*REQUIRED ACTION*
Check each line of the entries for "LEDK" and report the ones that have it.

*DATA LISTING*
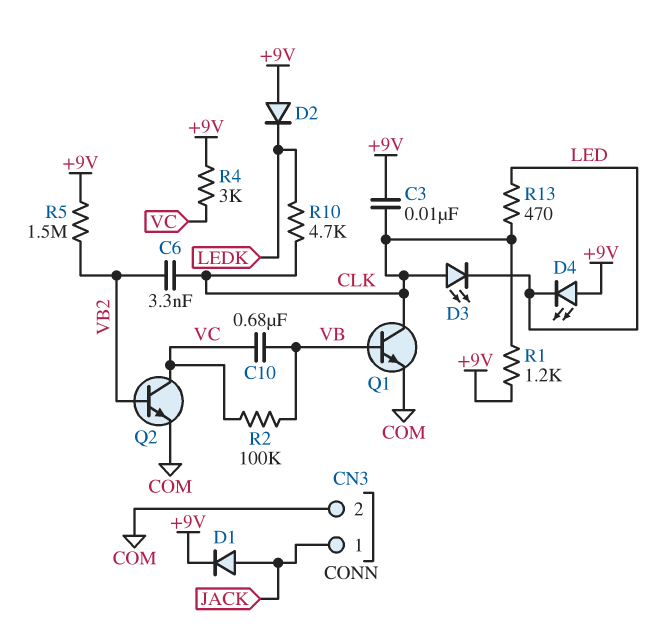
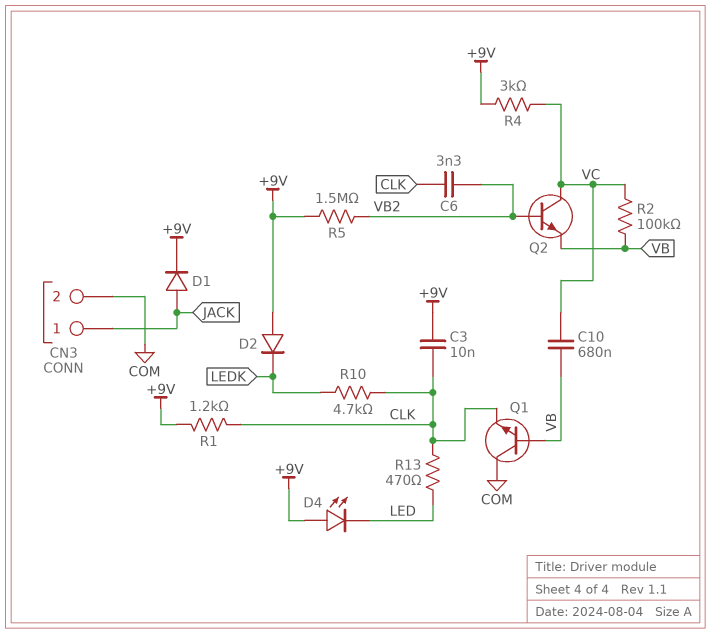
D3: LED (A CLK, K LED) -> none
Q1: NPN (B VB, C CLK, E COM) -> NPN (B VB, C COM, E CLK)
Q2: NPN (B VB2, C VC, E COM) -> NPN (B VB2, C VC, E VB)

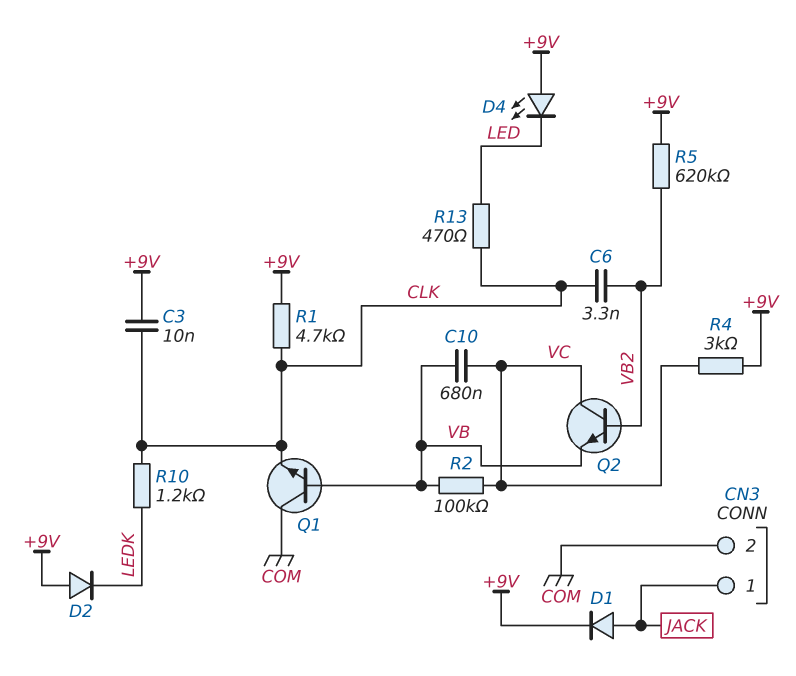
R1: 1.2k (+9V, CLK) -> 4.7k (+9V, CLK)
R5: 1.5M (+9V, VB2) -> 620k (+9V, VB2)
R10: 4.7k (CLK, LEDK) -> 1.2k (CLK, LEDK)

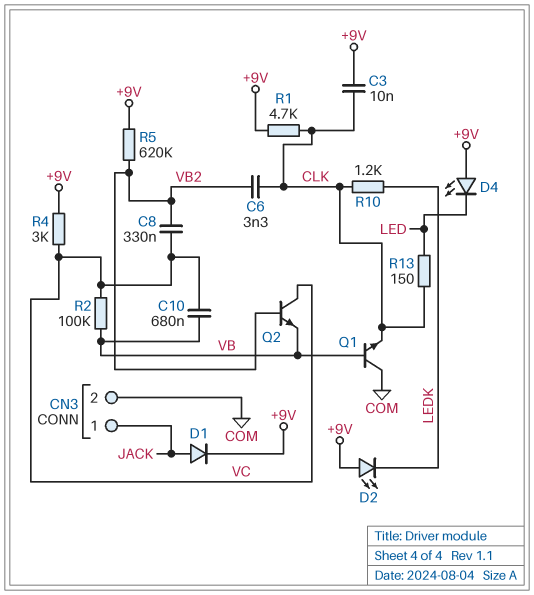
C8: none -> 330nF (VB2, VC)
D2: diode (A +9V, K LEDK) -> LED (A +9V, K LEDK)
R13: 470 (CLK, LED) -> 150 (CLK, LED)

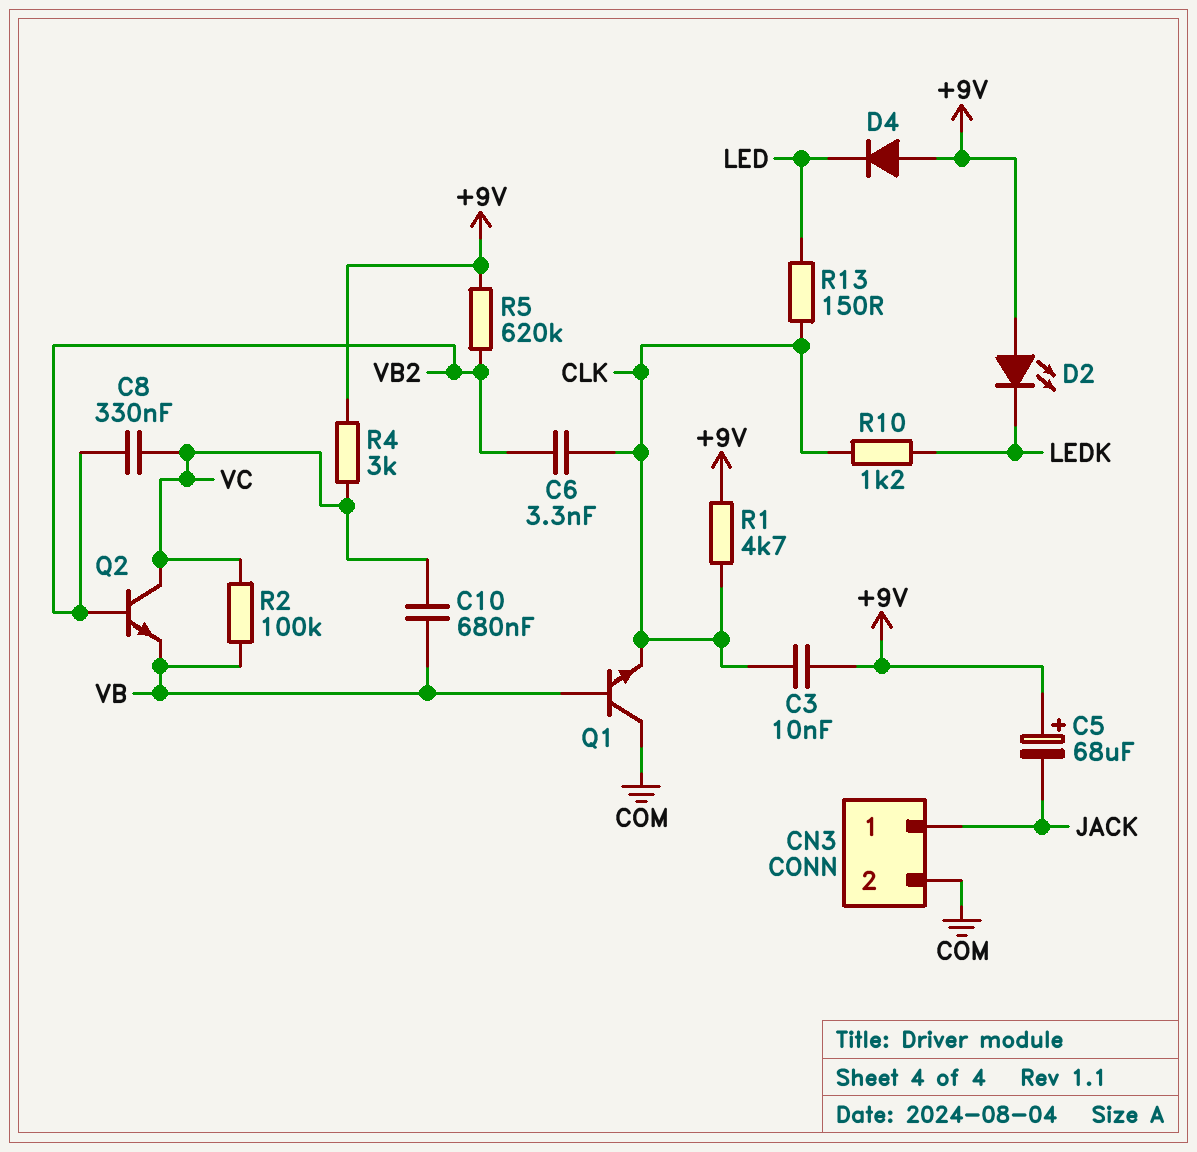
C5: none -> 68uF (plus +9V, minus JACK)
D1: diode (A JACK, K +9V) -> none
D4: LED (A +9V, K LED) -> diode (A +9V, K LED)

*EXERCISE OUTPUT*
R10: 4.7k (CLK, LEDK) -> 1.2k (CLK, LEDK)
D2: diode (A +9V, K LEDK) -> LED (A +9V, K LEDK)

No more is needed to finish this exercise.